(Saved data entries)
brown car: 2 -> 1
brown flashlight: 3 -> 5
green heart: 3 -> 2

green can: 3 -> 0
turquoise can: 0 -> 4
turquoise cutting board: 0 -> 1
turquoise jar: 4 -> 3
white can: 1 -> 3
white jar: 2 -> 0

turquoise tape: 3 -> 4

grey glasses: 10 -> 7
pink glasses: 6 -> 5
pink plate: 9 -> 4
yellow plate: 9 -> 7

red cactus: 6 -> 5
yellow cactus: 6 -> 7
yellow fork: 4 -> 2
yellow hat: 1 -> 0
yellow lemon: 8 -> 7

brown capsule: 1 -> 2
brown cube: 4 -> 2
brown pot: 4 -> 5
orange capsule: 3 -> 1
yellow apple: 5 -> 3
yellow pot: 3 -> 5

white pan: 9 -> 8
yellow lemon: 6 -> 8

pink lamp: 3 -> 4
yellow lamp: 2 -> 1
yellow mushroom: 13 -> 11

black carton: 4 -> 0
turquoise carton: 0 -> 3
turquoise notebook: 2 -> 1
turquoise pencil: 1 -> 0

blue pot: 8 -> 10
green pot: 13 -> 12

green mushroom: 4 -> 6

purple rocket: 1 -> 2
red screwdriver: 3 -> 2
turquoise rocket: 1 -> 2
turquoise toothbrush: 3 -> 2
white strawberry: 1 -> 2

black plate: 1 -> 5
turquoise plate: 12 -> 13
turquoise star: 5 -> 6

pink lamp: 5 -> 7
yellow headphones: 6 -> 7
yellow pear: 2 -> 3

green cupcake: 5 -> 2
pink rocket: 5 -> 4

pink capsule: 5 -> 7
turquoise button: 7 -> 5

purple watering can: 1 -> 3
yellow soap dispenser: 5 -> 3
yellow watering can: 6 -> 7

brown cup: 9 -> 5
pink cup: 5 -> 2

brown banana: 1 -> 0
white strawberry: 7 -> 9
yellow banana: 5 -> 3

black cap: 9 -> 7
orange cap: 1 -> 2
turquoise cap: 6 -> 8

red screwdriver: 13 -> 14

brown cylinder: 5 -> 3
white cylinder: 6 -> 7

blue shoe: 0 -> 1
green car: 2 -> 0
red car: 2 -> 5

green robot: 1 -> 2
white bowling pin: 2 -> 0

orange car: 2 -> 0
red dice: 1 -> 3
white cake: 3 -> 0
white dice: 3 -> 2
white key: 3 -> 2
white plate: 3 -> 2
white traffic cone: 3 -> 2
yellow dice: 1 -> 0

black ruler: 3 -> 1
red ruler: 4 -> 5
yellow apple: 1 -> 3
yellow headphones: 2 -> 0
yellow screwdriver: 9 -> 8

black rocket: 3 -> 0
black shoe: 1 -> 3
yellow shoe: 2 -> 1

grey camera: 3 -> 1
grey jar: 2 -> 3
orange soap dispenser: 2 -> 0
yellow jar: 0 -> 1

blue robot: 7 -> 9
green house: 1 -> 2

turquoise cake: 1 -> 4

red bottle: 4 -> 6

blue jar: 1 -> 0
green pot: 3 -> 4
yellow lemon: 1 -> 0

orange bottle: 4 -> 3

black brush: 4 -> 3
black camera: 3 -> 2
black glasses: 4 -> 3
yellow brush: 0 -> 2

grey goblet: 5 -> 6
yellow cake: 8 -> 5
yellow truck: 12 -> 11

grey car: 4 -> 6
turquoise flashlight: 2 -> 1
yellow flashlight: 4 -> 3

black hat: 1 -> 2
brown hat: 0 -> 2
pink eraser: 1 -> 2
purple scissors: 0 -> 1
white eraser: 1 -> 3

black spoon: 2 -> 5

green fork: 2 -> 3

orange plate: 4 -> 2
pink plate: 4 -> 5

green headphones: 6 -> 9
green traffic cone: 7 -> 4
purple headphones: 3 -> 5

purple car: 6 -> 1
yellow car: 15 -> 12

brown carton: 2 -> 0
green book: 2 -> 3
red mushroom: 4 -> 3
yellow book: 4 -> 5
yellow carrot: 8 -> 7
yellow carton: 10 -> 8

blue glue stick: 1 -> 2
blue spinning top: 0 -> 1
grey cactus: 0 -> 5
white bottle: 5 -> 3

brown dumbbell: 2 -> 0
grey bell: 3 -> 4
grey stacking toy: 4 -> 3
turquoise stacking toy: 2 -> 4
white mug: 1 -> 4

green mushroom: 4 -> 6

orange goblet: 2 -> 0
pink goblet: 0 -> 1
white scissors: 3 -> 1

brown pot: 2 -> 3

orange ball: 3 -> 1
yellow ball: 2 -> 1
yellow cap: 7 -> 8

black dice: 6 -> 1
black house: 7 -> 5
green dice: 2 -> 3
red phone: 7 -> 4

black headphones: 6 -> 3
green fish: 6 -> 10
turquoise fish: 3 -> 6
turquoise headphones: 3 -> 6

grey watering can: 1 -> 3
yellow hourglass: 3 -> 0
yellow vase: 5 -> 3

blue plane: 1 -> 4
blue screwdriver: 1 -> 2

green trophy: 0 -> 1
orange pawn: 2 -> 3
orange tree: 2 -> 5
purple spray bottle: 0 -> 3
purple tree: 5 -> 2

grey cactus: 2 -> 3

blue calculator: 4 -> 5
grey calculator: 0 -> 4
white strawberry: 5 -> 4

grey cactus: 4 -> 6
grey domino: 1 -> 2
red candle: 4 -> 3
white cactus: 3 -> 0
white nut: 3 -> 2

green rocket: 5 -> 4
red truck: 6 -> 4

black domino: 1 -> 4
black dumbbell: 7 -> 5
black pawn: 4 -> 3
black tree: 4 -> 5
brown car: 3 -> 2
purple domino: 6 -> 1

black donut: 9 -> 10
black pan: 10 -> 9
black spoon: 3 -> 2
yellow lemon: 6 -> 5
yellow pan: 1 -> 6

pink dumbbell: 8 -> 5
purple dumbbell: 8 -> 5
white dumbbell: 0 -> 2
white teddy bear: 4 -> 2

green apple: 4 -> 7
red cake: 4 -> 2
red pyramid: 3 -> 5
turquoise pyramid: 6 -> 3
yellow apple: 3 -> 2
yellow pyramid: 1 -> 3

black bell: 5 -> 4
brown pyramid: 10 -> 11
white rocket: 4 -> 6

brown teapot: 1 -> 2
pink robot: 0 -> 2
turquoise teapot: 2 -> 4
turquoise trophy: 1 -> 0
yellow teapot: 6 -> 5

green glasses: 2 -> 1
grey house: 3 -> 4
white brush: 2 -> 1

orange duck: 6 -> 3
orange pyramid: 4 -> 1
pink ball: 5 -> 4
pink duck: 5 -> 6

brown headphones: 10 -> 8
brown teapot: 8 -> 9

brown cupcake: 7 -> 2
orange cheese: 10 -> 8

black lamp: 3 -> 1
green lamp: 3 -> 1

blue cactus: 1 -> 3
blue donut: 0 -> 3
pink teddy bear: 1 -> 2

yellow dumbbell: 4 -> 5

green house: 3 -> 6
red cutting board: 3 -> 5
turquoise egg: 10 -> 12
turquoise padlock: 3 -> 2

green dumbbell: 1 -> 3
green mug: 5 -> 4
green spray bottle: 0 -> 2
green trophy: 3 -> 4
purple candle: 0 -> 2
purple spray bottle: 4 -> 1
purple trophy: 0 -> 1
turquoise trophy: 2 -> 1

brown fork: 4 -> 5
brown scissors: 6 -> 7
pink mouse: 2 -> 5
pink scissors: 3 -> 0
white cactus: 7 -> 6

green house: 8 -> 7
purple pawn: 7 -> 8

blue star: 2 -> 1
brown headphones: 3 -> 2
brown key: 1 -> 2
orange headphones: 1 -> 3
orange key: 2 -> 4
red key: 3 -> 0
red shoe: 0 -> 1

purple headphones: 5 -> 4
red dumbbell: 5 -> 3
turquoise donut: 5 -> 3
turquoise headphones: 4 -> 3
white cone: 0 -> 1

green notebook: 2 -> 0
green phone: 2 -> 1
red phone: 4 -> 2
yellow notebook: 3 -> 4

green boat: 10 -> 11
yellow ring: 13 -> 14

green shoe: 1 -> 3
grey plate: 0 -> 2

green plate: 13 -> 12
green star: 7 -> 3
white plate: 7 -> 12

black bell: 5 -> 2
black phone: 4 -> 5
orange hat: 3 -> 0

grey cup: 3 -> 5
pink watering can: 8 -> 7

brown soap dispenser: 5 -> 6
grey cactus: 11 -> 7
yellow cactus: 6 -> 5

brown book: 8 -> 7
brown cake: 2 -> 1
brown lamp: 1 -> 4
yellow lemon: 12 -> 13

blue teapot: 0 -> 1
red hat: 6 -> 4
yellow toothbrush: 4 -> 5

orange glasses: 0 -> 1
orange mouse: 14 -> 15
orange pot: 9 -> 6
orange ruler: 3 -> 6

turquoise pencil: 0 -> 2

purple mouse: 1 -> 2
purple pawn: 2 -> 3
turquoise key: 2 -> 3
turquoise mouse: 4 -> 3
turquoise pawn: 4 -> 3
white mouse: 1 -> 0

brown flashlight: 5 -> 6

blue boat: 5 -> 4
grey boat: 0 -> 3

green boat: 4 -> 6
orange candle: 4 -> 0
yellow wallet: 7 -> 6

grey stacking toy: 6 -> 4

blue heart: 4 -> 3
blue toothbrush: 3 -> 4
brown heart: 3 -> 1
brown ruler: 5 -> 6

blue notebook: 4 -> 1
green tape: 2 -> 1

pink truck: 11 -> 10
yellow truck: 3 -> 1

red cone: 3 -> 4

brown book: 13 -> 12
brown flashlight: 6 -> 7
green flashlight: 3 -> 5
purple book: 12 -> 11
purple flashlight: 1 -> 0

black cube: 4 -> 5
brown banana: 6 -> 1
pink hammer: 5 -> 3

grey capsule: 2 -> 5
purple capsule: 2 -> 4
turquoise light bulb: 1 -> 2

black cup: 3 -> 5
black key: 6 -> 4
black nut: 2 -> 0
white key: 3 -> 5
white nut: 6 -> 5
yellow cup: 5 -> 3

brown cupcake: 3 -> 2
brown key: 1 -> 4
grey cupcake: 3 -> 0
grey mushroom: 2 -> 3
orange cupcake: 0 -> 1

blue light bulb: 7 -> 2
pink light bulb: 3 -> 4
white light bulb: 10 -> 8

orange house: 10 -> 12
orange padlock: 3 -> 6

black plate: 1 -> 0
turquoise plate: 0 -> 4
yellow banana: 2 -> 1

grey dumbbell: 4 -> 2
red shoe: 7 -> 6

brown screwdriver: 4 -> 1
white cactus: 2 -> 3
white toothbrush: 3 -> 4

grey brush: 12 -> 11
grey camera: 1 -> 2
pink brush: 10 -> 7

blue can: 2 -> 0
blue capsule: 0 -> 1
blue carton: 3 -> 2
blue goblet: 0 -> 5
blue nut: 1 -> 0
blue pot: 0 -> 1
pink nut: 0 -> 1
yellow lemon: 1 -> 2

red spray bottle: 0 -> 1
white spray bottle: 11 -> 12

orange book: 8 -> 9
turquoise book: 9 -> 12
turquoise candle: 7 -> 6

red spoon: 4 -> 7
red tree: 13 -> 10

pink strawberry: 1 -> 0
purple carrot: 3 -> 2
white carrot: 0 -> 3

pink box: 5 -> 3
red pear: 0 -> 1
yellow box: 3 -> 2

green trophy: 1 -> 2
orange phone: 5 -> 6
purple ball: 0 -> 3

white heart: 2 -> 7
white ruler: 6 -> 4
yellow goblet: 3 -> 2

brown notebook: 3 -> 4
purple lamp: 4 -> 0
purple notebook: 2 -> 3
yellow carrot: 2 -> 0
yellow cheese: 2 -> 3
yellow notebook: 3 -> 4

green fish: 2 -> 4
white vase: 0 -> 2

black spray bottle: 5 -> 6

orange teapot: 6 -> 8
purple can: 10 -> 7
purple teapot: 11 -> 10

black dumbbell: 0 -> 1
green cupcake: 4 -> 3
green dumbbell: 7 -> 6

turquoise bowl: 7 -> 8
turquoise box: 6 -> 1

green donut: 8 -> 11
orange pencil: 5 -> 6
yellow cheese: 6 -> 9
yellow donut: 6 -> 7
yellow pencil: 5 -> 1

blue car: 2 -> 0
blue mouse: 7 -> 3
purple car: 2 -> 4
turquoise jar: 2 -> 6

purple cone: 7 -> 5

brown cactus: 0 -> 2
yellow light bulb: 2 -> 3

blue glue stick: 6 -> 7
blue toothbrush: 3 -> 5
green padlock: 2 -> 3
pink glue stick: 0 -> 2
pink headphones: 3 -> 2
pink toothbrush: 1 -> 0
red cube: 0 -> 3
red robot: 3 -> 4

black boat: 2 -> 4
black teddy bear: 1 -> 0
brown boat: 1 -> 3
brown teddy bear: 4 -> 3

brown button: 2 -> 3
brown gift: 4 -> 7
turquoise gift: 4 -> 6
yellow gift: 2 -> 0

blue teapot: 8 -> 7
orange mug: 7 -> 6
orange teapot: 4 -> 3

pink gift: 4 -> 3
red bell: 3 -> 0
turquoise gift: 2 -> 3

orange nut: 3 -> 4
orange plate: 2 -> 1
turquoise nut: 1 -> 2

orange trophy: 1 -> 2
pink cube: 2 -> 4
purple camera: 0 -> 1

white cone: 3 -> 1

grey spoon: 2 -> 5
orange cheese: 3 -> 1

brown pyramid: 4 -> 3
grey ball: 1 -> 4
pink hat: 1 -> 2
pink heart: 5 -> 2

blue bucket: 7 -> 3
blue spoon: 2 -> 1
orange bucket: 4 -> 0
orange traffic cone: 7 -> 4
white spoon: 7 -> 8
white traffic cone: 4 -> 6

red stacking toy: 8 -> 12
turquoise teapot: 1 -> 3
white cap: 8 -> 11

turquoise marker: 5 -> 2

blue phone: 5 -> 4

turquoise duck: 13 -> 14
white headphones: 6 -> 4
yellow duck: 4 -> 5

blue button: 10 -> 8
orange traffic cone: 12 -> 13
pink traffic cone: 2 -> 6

EXERCISE DIRECTIONS => Once you find the line with "brown cupcake: 3 -> 2" in the entries above, output it and each line after it up to and including the line with "white cactus: 2 -> 3", and nothing else.

REPLY =>
brown cupcake: 3 -> 2
brown key: 1 -> 4
grey cupcake: 3 -> 0
grey mushroom: 2 -> 3
orange cupcake: 0 -> 1

blue light bulb: 7 -> 2
pink light bulb: 3 -> 4
white light bulb: 10 -> 8

orange house: 10 -> 12
orange padlock: 3 -> 6

black plate: 1 -> 0
turquoise plate: 0 -> 4
yellow banana: 2 -> 1

grey dumbbell: 4 -> 2
red shoe: 7 -> 6

brown screwdriver: 4 -> 1
white cactus: 2 -> 3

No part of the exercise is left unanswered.